For the records below, output each line exactly as it appears, from the first through the line with "(308, 337) = (251, 382): green".

■ **Dataset excerpts**
********
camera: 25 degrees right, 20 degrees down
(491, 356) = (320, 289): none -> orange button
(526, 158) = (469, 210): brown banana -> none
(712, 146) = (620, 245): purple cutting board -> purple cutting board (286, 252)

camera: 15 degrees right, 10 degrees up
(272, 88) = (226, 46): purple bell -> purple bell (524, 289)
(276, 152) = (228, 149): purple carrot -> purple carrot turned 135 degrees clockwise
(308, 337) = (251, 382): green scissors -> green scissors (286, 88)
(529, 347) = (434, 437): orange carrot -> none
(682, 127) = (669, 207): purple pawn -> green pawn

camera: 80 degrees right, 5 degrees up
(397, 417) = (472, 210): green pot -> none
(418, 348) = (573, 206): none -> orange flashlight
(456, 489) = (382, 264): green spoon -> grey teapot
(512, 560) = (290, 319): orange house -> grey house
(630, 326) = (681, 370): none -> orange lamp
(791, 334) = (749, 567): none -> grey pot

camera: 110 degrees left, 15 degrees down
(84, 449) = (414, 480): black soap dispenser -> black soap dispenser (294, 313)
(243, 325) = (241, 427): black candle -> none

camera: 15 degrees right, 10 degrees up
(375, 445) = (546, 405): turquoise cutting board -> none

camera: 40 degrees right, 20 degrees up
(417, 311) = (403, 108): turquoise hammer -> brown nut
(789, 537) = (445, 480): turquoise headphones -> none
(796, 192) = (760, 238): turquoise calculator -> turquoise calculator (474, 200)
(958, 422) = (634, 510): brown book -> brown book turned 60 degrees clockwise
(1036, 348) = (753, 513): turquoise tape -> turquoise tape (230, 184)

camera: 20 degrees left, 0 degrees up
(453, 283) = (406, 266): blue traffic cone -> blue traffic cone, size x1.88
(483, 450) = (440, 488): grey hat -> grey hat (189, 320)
********
■ **Solution for this task**
camera: 25 degrees right, 20 degrees down
(491, 356) = (320, 289): none -> orange button
(526, 158) = (469, 210): brown banana -> none
(712, 146) = (620, 245): purple cutting board -> purple cutting board (286, 252)

camera: 15 degrees right, 10 degrees up
(272, 88) = (226, 46): purple bell -> purple bell (524, 289)
(276, 152) = (228, 149): purple carrot -> purple carrot turned 135 degrees clockwise
(308, 337) = (251, 382): green scissors -> green scissors (286, 88)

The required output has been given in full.